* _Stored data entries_
————

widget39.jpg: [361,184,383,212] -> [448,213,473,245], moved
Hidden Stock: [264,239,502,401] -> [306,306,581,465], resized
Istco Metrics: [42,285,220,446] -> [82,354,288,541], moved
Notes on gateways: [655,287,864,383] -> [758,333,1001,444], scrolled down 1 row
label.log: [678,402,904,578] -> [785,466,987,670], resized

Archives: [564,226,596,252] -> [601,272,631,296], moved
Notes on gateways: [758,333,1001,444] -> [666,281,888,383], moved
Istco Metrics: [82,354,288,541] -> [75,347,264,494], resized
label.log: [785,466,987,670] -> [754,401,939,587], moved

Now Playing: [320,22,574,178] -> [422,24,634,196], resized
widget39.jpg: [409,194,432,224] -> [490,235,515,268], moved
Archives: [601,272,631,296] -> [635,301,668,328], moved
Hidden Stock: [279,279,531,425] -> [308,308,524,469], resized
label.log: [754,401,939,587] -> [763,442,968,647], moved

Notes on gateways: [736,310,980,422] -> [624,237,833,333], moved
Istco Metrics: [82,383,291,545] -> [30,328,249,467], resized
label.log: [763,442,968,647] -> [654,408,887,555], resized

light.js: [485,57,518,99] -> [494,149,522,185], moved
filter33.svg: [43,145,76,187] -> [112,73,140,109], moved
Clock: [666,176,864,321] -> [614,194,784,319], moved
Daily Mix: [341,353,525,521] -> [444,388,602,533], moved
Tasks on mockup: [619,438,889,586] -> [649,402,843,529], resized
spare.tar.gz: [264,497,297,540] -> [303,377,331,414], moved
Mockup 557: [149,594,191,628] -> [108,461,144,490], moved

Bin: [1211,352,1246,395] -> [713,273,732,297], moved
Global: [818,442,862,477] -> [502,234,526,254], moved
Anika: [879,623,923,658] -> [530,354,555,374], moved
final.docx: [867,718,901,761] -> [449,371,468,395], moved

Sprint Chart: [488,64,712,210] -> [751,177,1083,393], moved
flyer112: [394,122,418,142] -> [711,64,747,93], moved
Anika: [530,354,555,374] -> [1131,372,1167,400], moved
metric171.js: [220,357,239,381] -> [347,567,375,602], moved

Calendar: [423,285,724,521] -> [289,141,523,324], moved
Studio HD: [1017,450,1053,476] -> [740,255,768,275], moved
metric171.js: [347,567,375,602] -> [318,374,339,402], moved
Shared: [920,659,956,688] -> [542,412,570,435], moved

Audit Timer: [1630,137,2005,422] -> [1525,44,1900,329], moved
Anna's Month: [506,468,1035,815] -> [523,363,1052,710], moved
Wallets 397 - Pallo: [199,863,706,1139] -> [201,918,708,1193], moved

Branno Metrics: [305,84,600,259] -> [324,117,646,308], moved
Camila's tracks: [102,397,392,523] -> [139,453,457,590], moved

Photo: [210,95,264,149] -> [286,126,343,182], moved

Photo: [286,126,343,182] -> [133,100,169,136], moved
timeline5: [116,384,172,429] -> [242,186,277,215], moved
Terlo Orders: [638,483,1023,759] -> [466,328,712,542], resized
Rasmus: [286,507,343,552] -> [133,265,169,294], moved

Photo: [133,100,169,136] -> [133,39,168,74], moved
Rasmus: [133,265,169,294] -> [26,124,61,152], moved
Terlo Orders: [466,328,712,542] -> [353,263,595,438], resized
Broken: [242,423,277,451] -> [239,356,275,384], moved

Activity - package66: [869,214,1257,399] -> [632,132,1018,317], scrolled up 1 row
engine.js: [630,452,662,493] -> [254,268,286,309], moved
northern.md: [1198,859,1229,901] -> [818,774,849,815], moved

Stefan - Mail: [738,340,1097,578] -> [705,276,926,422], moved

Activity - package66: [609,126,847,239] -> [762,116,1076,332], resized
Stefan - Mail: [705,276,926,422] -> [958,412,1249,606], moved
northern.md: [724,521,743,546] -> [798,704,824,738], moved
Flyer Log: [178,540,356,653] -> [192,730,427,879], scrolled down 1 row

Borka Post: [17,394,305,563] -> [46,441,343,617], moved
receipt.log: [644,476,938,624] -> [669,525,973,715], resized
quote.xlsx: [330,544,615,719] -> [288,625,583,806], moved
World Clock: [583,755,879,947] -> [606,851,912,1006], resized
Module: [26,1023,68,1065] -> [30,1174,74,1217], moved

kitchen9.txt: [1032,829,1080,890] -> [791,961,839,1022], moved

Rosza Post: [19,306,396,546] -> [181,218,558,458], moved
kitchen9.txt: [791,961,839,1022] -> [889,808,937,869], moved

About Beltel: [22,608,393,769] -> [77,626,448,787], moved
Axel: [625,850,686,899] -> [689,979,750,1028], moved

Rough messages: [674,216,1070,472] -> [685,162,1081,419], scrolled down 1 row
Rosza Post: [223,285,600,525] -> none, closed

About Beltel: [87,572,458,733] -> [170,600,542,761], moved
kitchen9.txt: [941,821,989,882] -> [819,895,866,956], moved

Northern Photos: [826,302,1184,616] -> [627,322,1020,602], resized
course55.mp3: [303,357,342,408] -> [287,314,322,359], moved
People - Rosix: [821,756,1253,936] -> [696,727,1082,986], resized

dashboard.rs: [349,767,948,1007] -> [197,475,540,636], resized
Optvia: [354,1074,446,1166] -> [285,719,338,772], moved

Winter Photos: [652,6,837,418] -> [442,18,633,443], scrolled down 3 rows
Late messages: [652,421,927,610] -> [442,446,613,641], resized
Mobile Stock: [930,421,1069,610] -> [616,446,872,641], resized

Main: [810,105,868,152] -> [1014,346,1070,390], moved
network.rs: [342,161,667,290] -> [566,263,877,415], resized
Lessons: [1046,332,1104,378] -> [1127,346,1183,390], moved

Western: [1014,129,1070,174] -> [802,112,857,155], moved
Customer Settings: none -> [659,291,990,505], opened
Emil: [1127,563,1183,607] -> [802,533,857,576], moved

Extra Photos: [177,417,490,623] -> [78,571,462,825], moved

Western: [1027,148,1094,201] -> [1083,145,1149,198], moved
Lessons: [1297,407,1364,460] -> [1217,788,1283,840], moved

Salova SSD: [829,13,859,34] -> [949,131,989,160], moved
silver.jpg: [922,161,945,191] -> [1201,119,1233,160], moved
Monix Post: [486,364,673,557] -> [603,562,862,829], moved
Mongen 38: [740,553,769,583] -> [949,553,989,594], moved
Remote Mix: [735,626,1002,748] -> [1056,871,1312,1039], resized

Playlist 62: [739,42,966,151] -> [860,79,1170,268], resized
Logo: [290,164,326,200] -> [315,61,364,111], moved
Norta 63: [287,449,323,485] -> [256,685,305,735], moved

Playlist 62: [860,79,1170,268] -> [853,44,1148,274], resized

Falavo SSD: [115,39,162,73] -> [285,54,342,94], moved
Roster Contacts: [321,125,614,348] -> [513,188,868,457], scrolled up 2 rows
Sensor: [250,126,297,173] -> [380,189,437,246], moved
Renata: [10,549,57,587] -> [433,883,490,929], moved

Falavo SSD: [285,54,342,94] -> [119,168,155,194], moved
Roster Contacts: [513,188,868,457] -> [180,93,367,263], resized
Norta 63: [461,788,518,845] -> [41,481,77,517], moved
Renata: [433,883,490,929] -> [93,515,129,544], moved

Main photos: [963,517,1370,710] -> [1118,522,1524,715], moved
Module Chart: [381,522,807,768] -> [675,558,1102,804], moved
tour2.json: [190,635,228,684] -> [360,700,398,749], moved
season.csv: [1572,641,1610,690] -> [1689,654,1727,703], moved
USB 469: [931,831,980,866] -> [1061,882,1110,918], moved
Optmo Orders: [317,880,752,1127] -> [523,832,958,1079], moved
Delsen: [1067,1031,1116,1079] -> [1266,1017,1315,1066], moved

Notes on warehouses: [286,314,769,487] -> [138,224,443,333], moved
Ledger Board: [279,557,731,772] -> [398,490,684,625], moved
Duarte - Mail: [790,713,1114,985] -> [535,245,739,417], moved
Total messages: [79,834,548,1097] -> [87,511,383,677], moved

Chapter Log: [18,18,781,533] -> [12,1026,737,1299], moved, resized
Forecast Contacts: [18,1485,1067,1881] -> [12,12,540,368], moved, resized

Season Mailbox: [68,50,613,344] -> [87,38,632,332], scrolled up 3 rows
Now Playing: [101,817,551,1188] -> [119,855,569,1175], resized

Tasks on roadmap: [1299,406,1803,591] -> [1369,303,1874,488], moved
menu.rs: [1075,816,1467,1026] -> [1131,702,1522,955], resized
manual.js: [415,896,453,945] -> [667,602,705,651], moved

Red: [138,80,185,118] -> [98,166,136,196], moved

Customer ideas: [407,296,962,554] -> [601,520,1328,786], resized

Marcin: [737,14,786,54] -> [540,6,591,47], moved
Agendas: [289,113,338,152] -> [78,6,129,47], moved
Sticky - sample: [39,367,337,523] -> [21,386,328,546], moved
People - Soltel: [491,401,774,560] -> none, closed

————

* _Exercise_
Could you restate word for word the lines above from the one containing "Total messages: [79,834,548,1097]" through the one containing "Sticky - sample: [39,367,337,523]", both included, and nothing else?

* _Answer box_
Total messages: [79,834,548,1097] -> [87,511,383,677], moved

Chapter Log: [18,18,781,533] -> [12,1026,737,1299], moved, resized
Forecast Contacts: [18,1485,1067,1881] -> [12,12,540,368], moved, resized

Season Mailbox: [68,50,613,344] -> [87,38,632,332], scrolled up 3 rows
Now Playing: [101,817,551,1188] -> [119,855,569,1175], resized

Tasks on roadmap: [1299,406,1803,591] -> [1369,303,1874,488], moved
menu.rs: [1075,816,1467,1026] -> [1131,702,1522,955], resized
manual.js: [415,896,453,945] -> [667,602,705,651], moved

Red: [138,80,185,118] -> [98,166,136,196], moved

Customer ideas: [407,296,962,554] -> [601,520,1328,786], resized

Marcin: [737,14,786,54] -> [540,6,591,47], moved
Agendas: [289,113,338,152] -> [78,6,129,47], moved
Sticky - sample: [39,367,337,523] -> [21,386,328,546], moved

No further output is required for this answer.